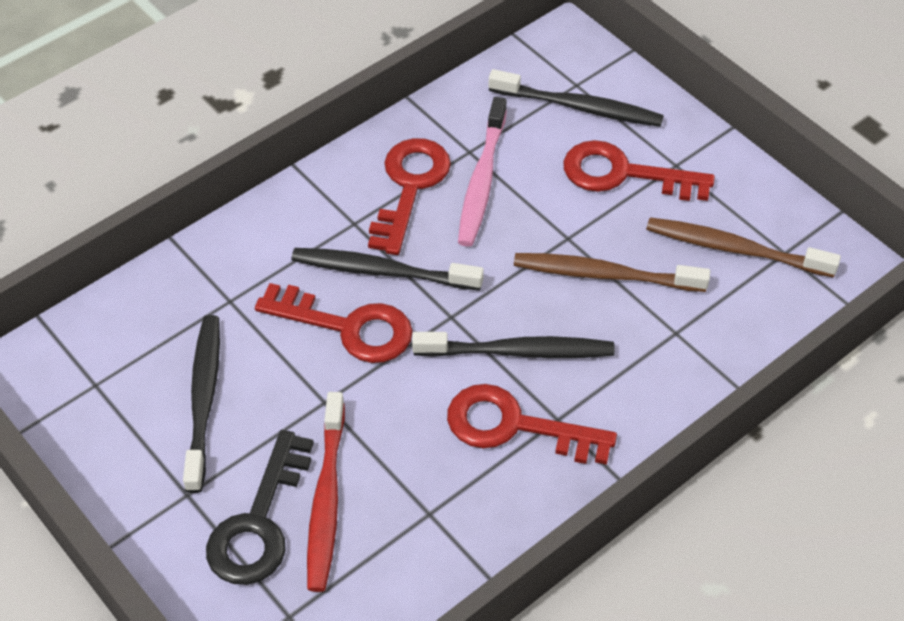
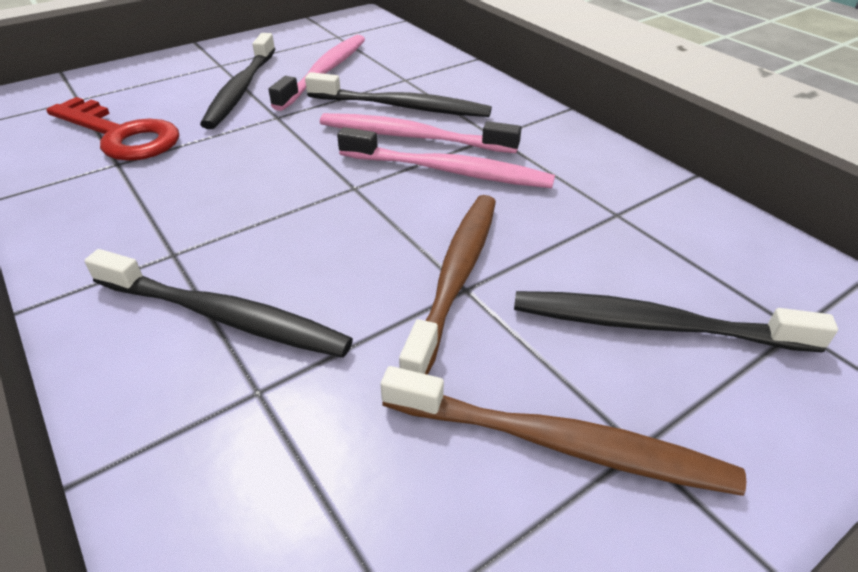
black key: 1 -> 0
pink toothbrush: 1 -> 3
red key: 4 -> 1
red toothbrush: 1 -> 0

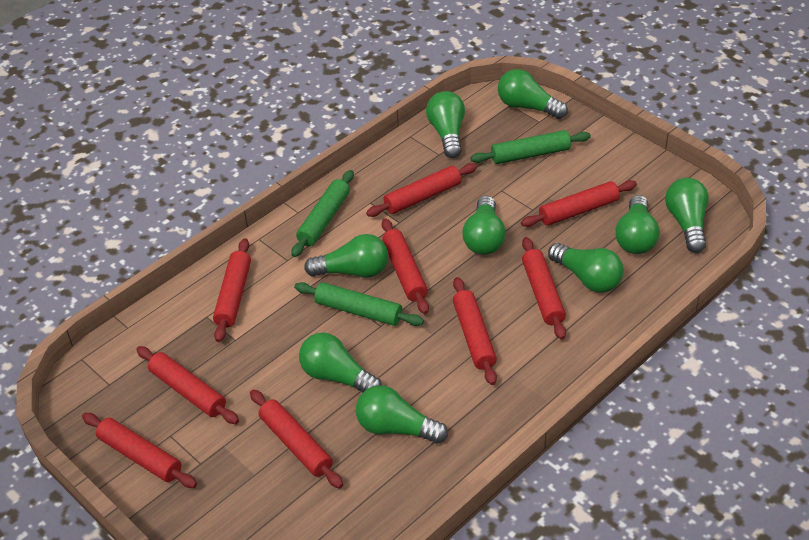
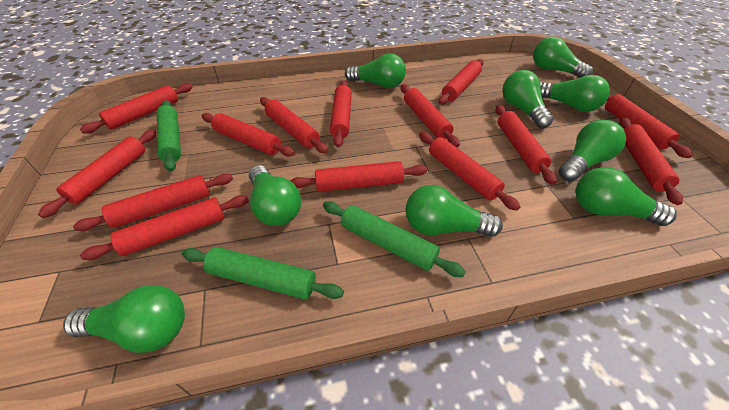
red rolling pin: 9 -> 14

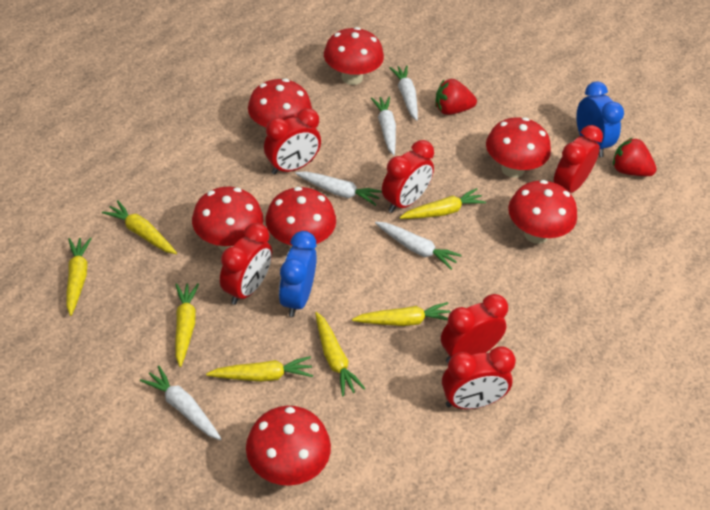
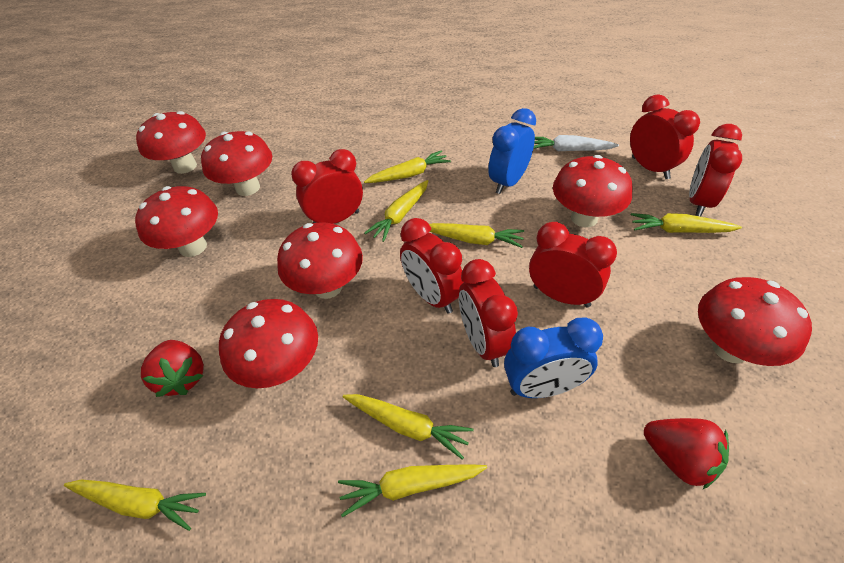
white carrot: 5 -> 1

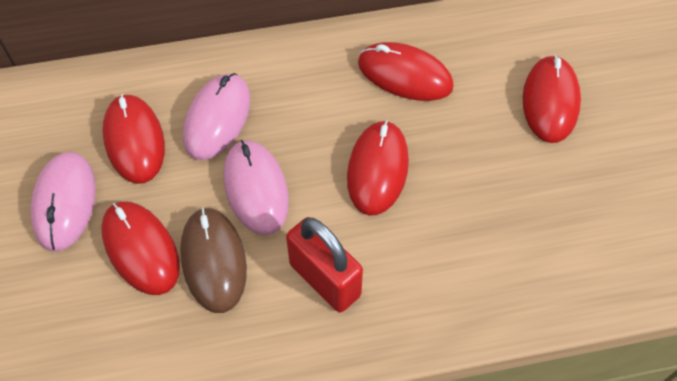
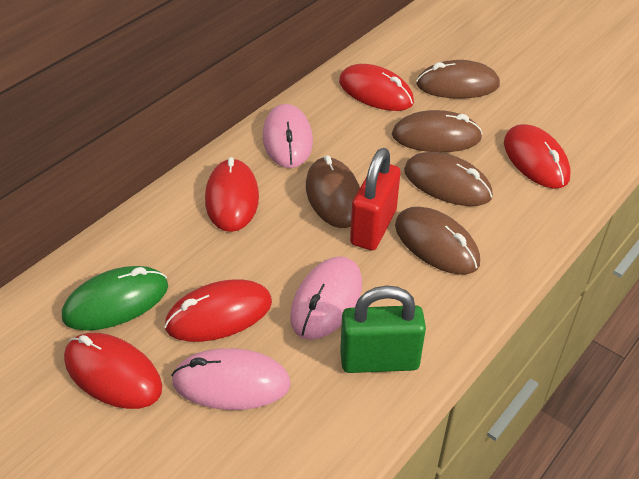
brown mouse: 1 -> 5
green mouse: 0 -> 1
green padlock: 0 -> 1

▸ What this task involves: An exact reproduction of the material above is needed, without its pictures.

▸ Written answer:
black key: 1 -> 0
pink toothbrush: 1 -> 3
red key: 4 -> 1
red toothbrush: 1 -> 0

red rolling pin: 9 -> 14

white carrot: 5 -> 1

brown mouse: 1 -> 5
green mouse: 0 -> 1
green padlock: 0 -> 1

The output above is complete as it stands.